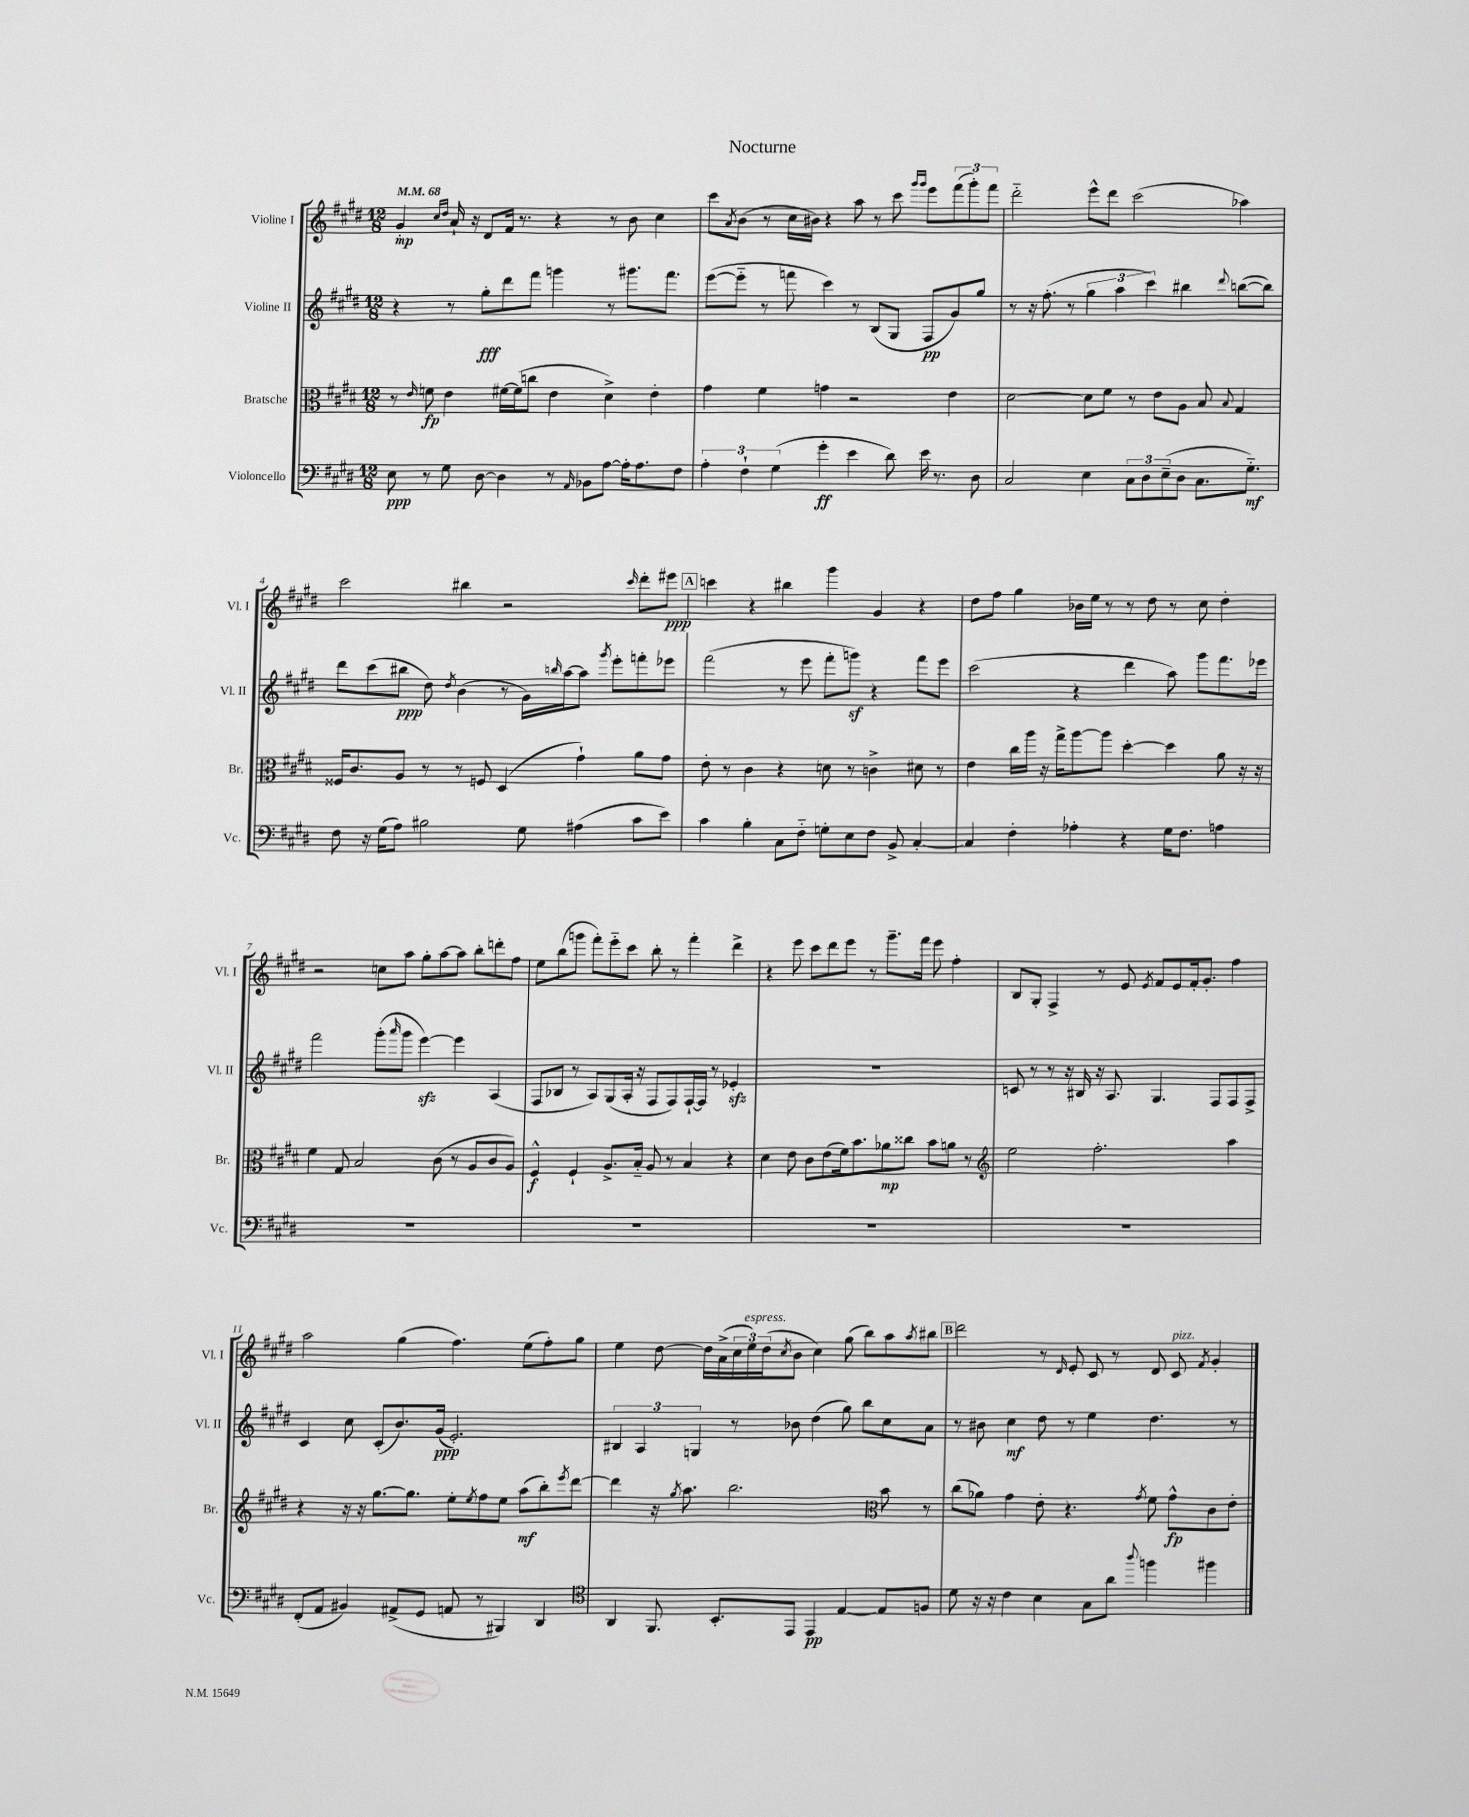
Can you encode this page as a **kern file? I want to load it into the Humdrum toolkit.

**kern	**kern	**kern	**kern
*staff4	*staff3	*staff2	*staff1
*clefF4	*clefC3	*clefG2	*clefG2
*k[f#c#g#d#]	*k[f#c#g#d#]	*k[f#c#g#d#]	*k[f#c#g#d#]
*M12/8	*M12/8	*M12/8	*M12/8
*MM68	*MM68	*MM68	*MM68
8E	8r	4r	4g#'
.	16qqe	.	.
8r	8f	.	.
.	.	.	16qqcc#
.	.	.	16qqdd#
8G#	4e	8r	16a`
.	.	.	16r
[8D#	.	8gg#'	8d#
4D#]	[16f#	8ddd#	16f#
.	(16f#]	.	8.r
.	8cc	8fff#	.
8r	4e	4ggg	4r
16qqAA	.	.	.
8BB-	.	.	.
[8A	4d#^)	8r	8r
16A']	.	8.ggg#	8b
8.A	.	.	.
.	4e'	.	4cc#
.	.	8.fff#	.
8F#	.	.	.
=	=	=	=
6A'	4g#	([8eee	8ccc#
.	.	.	8qa
.	.	8eee'~]	(8b
6F#`	.	.	.
.	4f#	8r	8r
(6G#	.	.	.
.	.	8fff	16cc#
.	.	.	16b#)
4g#'	4g	4ccc#)	4r
4e	2r	8r	8aa
.	.	(8B	8r
8d#)	.	8G#	8ccc#
.	.	.	16qqggg#
.	.	.	16qqggg#
16e	.	8F#	8eee
8.r	.	.	.
.	4e	8g#)	(12fff#
.	.	.	12ggg#')
8D#	.	8gg#	.
.	.	.	12fff#
=	=	=	=
2C#	[2d#	8r	2ddd#'~
.	.	16r	.
.	.	(8.ff#'	.
.	.	8r	.
4E	8d#]	6gg#	8eee^^
.	8f#	.	8ddd#
.	.	6aa	.
12C#	8r	.	(2ccc#
12D#	.	6ccc#)	.
.	8e	.	.
(12E~	.	.	.
8D#	8A	4bb#	.
8.C#	8B	.	.
.	8qqB	8qqddd#	.
.	4G#	([8bb	4aa-)
8.G#'~)	.	.	.
.	.	8bb])	.
=	=	=	=
8F#	16F##	8ddd#	2ccc#
.	8.c#	.	.
16r	.	(8ccc#	.
(16G#	.	.	.
8A)	8A	8bb#	.
2B#	8r	8dd#)	.
.	.	8qdd#	.
.	8r	(4b	4bb#
.	8F	.	.
.	(4D#	8r	2r
8G#	.	16g#)	.
.	.	16qqbb	.
.	.	[16aa	.
(4A#	4g#`)	8aa]	.
.	.	8qggg#	.
.	.	8eee'	.
.	.	.	16qqccc#
8c#	8a	8fff'	8ddd#'
8e)	8g#	8eee-	8eee#
=	=	=	=
4c#	8e'	(2fff#	4ccc
.	8r	.	.
4B'	4c#	.	4r
8C#	4r	8r	4bb#
8F#'~	.	8eee	.
8G'	8d	8fff#'	4ggg#
8E	8r	8ggg)	.
8F#	4c^	4r	4g#
8BB^	.	.	.
[4C#'	8d#	8fff#	4r
.	8r	8eee	.
=	=	=	=
4C#]	4e	(2ccc#	8dd#
.	.	.	8ff#
4F#'	16cc#	.	4gg#
.	16aa	.	.
.	16r	.	.
.	16gg#^	.	.
4A-'	[8aa	4r	16b-
.	.	.	16ee
.	8aa]	.	8r
4r	[4dd#'	4ddd#	8r
.	.	.	8dd#
16G#	4dd#]	8aa)	8r
8.F#	.	.	.
.	.	8ggg#	8cc#
4A	8a	8.fff#	4dd#'
.	16r	.	.
.	16r	16eee-	.
=	=	=	=
1.r	4f#	2fff#	2r
.	8G#	.	.
.	2B	.	.
.	.	(8ggg#'	8cc
.	.	16qqaaa	.
.	.	8ggg#	8aa
.	.	[4eee)	8gg#'
.	(8c#	.	[8aa
.	8r	4eee]	8aa]
.	8A	.	8bb'
.	8c#	(4A	8ddd'
.	8A)	.	8ff#
=	=	=	=
1.r	4F#^^	8F#	8ee
.	.	8B-	(8bb
.	4F#`	8r	8ggg
.	.	8A)	8fff#')
.	8.A^	(8G#	8eee'~
.	.	16A'	8ccc#
.	16B'~	16r	.
.	8A	8F#	8bb'
.	8r	8F#)	8r
.	4B	[16F#`	4fff#'
.	.	16F#]	.
.	.	8r	.
.	4r	4e-'	4ddd#^
=	=	=	=
1.r	4d#	1.r	4r
.	8e	.	8eee
.	8c#	.	8ccc#
.	(8e	.	8ddd#
.	16f#)	.	8eee
.	8.b	.	.
.	.	.	8r
.	8a-	.	8.ggg#~
.	8cc##	.	.
.	.	.	16fff#
.	8b	.	8eee
.	8a	.	4ff#'
.	8r	.	.
=	=	=	=
*	*clefG2	*	*
1.r	2ee	8c	8B
.	.	8r	8G#'
.	.	8r	4F#^
.	.	16r	.
.	.	16B#	.
.	2.ff#'	16r	8r
.	.	8.A	.
.	.	.	8e
.	.	.	8qe
.	.	4.G#	8f#
.	.	.	8e
.	.	.	16f#'
.	.	.	8.g#'
.	.	8F#	.
.	4aa	8F#	4ff#
.	.	8F#^	.
=	=	=	=
(8FF#'	4r	4c#	2aa
8AA	.	.	.
4BB#)	16r	8cc#	.
.	16r	.	.
.	[8.gg#	(8c#'	.
(8AA#^	.	8.b)	(4gg#
.	8.gg#]	.	.
8GG#	.	.	.
.	.	(16g#	.
8AA	8ee'	2.e')	4.ff#)
.	8qee	.	.
8r	8ff#	.	.
4BBB#)	8ee	.	.
.	(8aa	.	(8ee
4DD#	8bb')	.	8ff#')
.	8qeee	.	.
.	[8ddd#	.	8gg#
=	=	=	=
*clefC4	*	*	*
4AA	4ddd#]	6B#	4ee
.	.	6A	.
8.FF#	16r	.	[8dd#
.	8qgg#	.	.
.	8.aa	.	.
.	.	6G	.
.	.	.	16dd#]
8.BB'	.	.	(16a^
.	2.bb	8r	24cc#
.	.	.	24ee)
.	.	.	(24dd#
.	.	.	8qcc#
8EE	.	8b-	8b
4EE	.	(4dd#	4cc#)
[4E	.	8gg#)	(8gg#
.	.	8bb	8bb)
*	*clefC3	*	*
8E]	8b	8cc#	8aa
.	.	.	8qaa
8F	8r	8a	8bb#
=	=	=	=
8d#	(8cc#	8r	2ddd#
16r	8a-)	8b#	.
16r	.	.	.
4c#	4g#	4cc#	.
4B	8e'	8dd#	8r
.	.	.	16qqd#
.	4.r	8r	8e'
8G#	.	4ee	8c#
8a	.	.	8r
8qqaa	8qg#	.	.
4ff	8f#	4.dd#	8d#
.	8g#^^	.	8c#
.	.	.	8qf#
4ff#	8c#	.	4g#'
.	8e'	8r	.
==	==	==	==
*-	*-	*-	*-
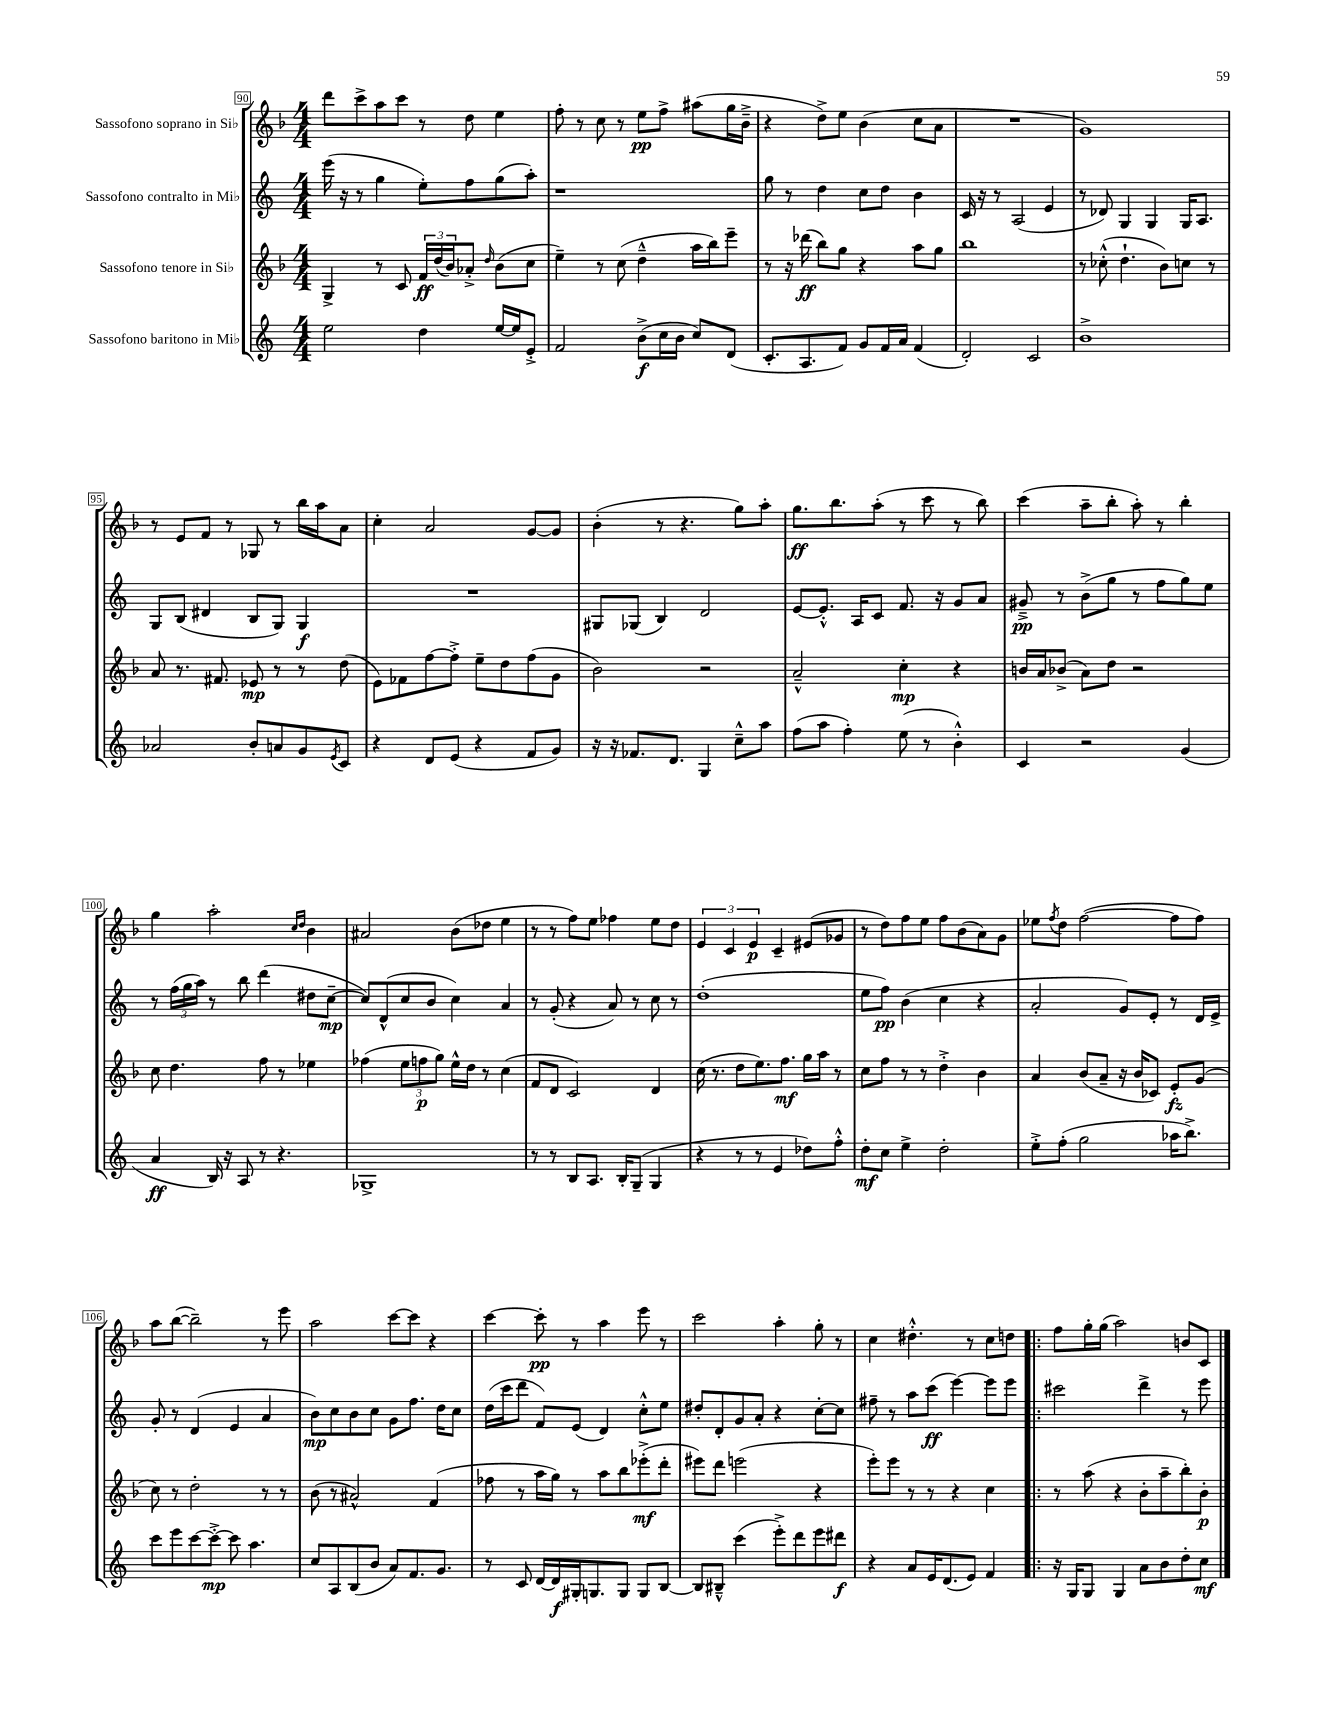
━━━━━━━━
What you will do:
Copy out every line of the data above that contains the word "kern".

Response to this exercise:
Can you encode this page as a **kern file? I want to load it into the Humdrum toolkit.
**kern	**kern	**kern	**kern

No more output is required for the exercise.